DATA FOR THE TASK
• • • • • • •

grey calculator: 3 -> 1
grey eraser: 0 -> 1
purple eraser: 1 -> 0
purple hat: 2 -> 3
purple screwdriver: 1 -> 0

• • • • • • •

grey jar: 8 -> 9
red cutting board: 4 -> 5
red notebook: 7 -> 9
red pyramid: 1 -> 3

• • • • • • •

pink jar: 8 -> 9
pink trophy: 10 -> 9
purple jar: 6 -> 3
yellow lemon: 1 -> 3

• • • • • • •

EXERCISE DETAILS
Search the records for lines holding the word "grey", then copy each line you find.

OUTPUT FOR THIS EXERCISE
grey calculator: 3 -> 1
grey eraser: 0 -> 1
grey jar: 8 -> 9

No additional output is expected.